Exercise data
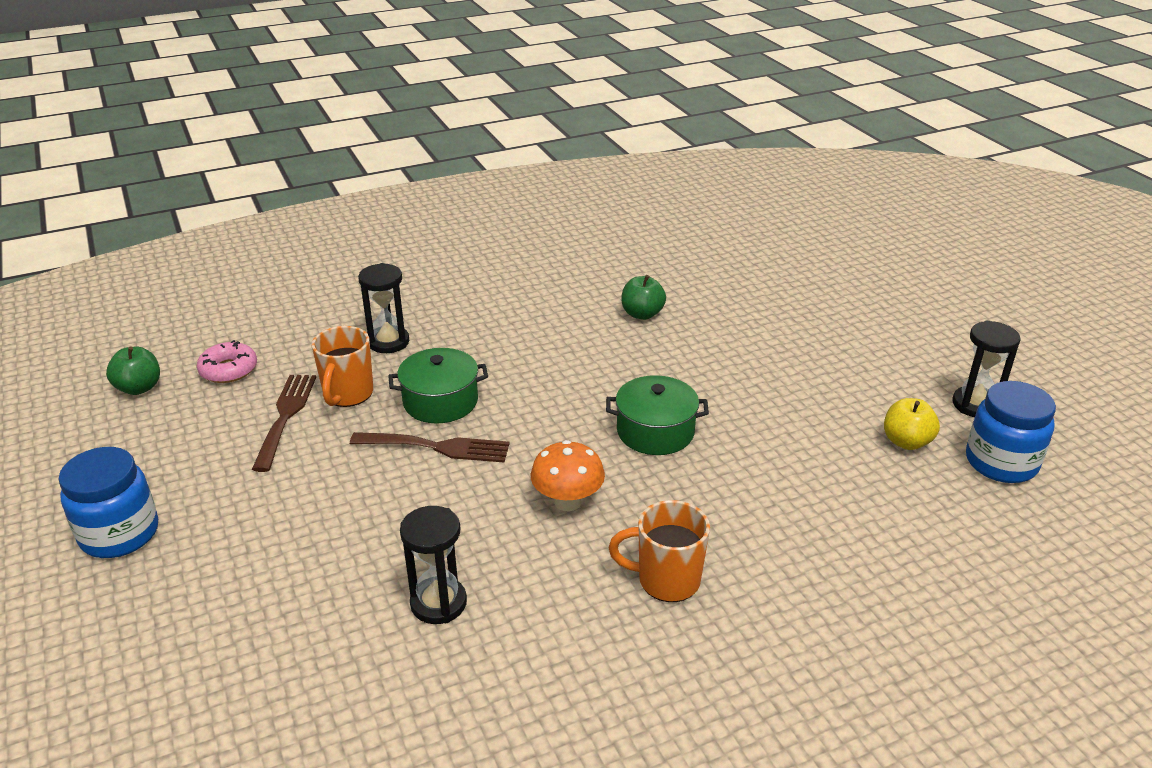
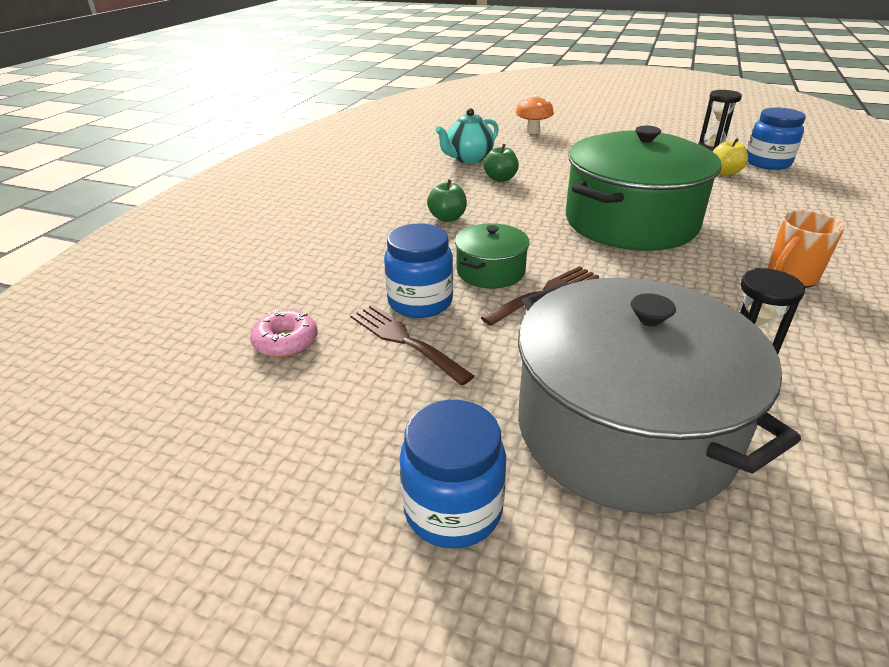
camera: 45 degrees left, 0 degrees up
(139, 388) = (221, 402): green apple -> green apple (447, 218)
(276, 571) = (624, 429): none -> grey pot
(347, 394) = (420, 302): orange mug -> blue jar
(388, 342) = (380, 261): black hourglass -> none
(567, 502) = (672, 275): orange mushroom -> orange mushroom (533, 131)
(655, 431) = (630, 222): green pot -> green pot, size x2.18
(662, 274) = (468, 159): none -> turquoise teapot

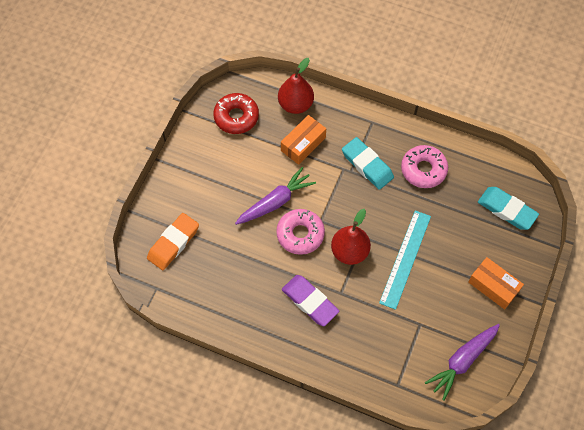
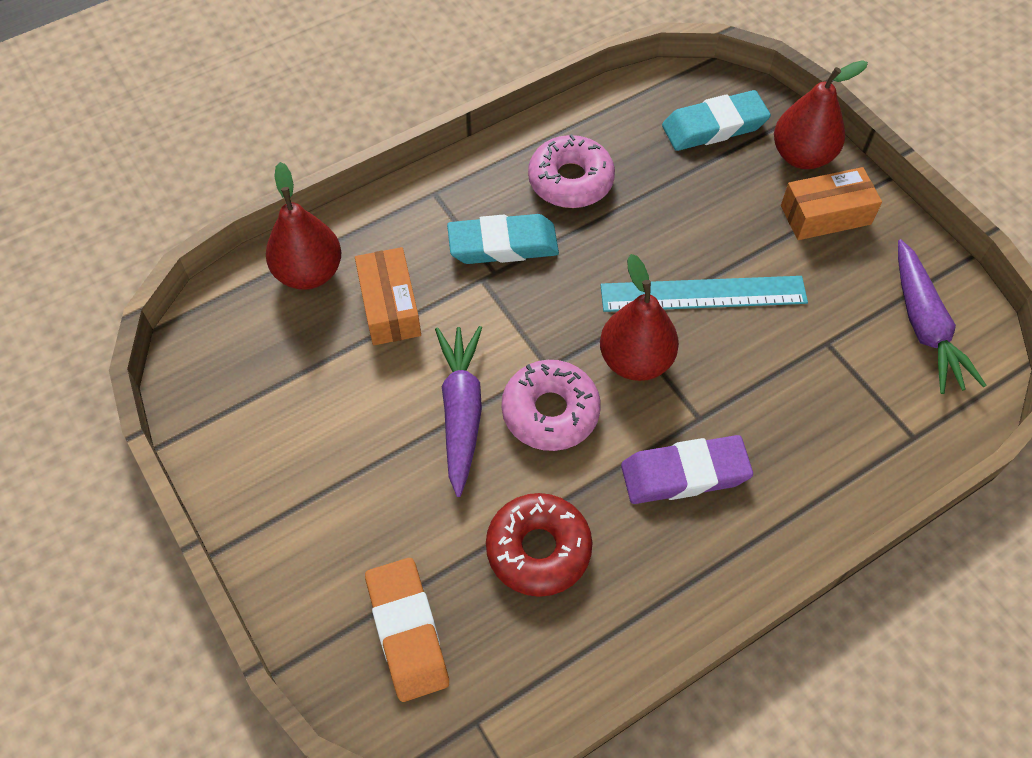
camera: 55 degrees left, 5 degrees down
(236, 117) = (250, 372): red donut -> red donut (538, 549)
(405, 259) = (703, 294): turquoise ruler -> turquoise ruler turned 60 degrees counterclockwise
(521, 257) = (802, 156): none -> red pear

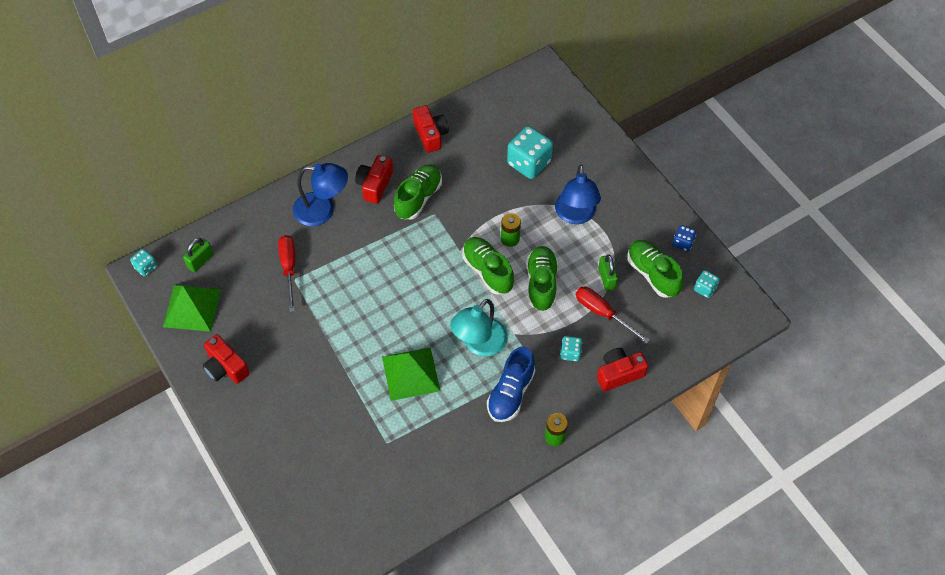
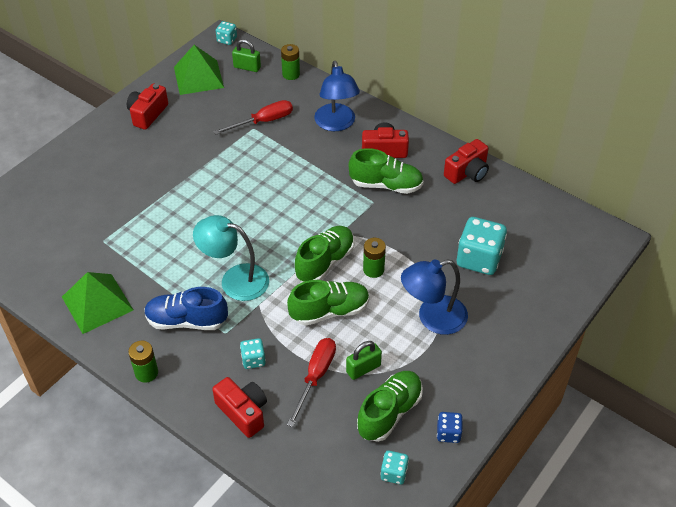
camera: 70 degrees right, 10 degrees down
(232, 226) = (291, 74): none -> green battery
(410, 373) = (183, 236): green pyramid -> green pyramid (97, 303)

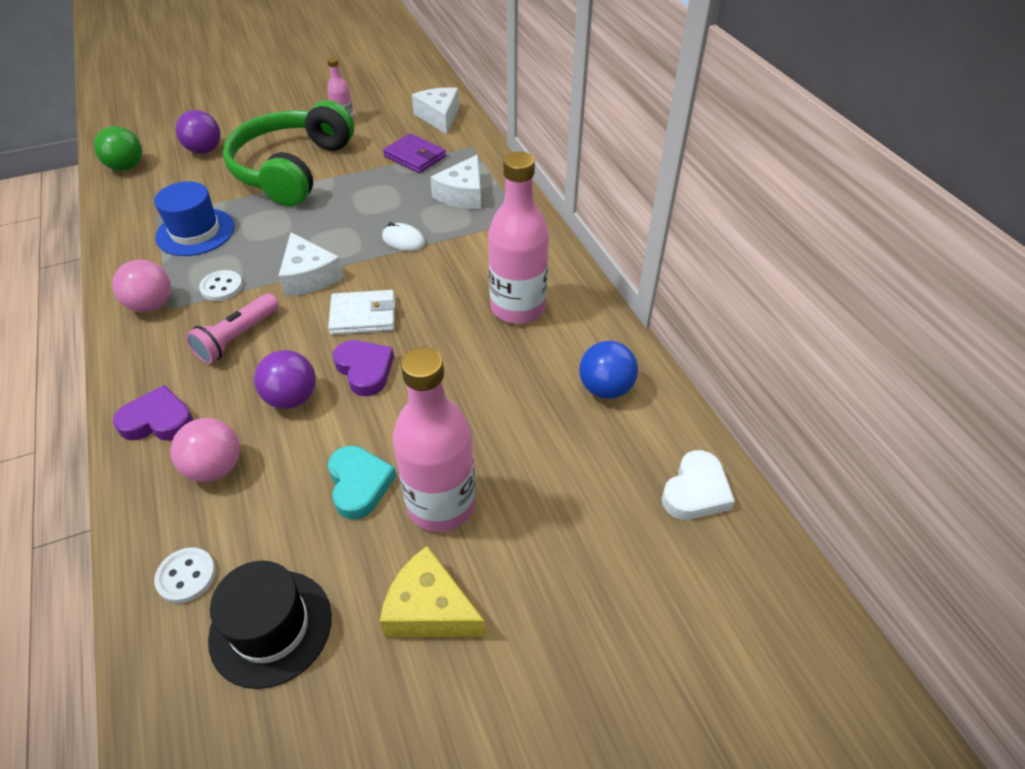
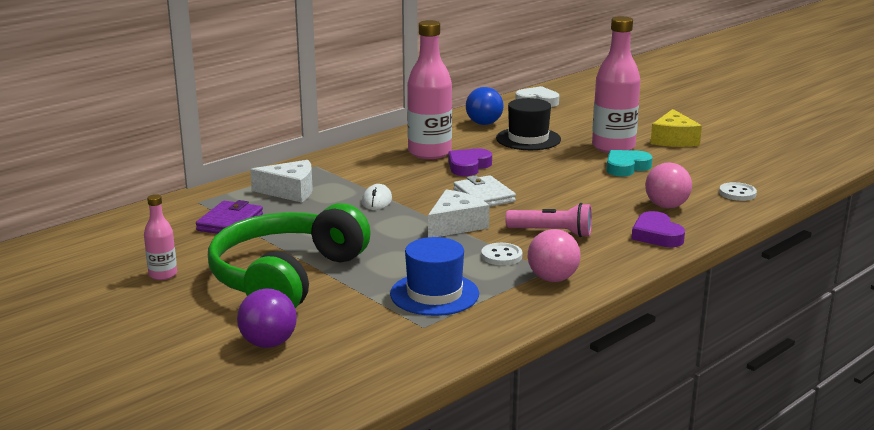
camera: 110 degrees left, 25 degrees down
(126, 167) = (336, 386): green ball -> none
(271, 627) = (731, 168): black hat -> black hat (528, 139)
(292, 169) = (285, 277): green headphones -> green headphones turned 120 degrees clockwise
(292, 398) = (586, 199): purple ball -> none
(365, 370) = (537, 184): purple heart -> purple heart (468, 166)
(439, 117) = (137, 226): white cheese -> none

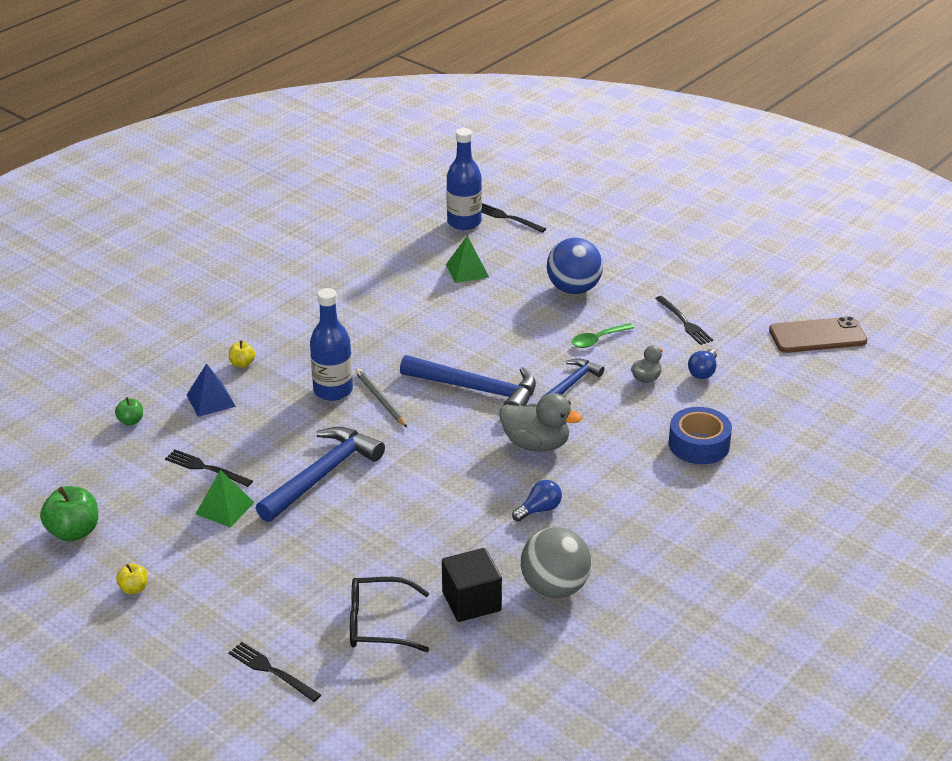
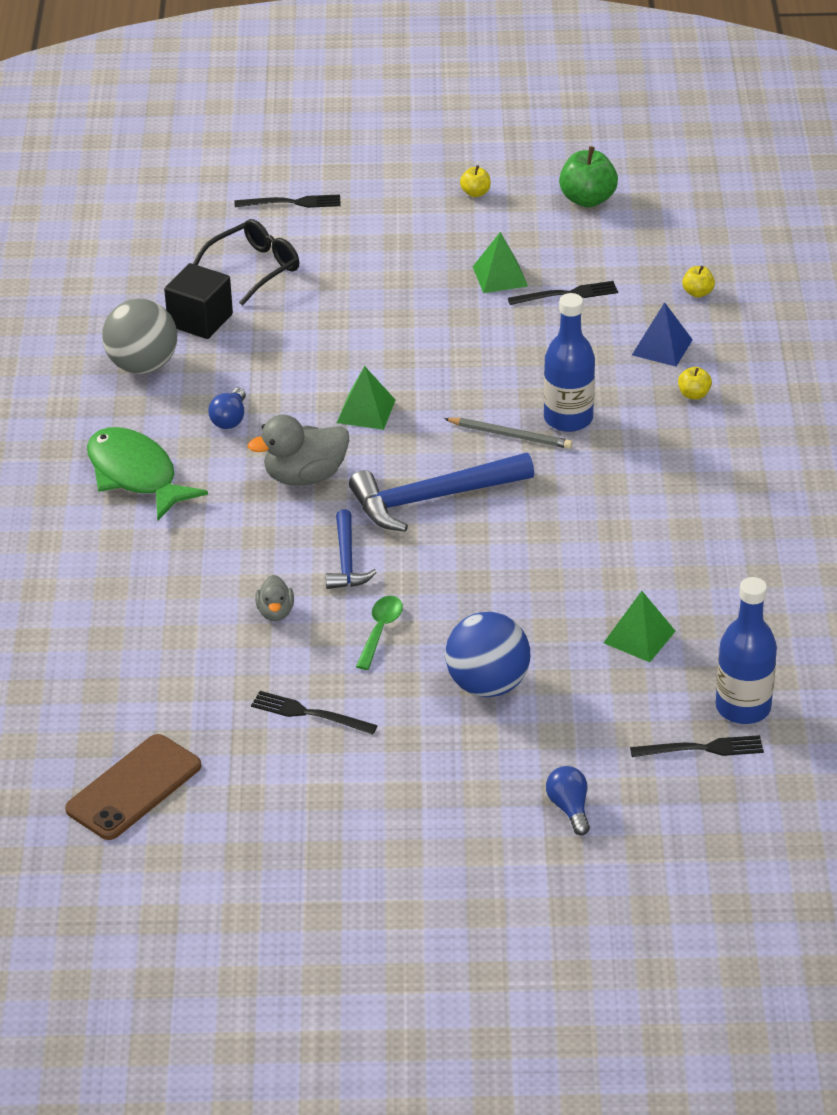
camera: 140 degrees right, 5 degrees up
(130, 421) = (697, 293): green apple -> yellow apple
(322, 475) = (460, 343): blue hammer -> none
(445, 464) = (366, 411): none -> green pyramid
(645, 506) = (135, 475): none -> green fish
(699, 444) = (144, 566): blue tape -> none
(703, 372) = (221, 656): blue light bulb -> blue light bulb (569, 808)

Assignment
From the entries, copy out each line containing the word "degrees".

Exercise response
camera: 45 degrees left, 0 degrees up
camera: 55 degrees left, 5 degrees down
(405, 259) = (703, 294): turquoise ruler -> turquoise ruler turned 60 degrees counterclockwise
camera: 70 degrees right, 10 degrees down
camera: 110 degrees left, 25 degrees down
(292, 169) = (285, 277): green headphones -> green headphones turned 120 degrees clockwise
camera: 140 degrees right, 5 degrees up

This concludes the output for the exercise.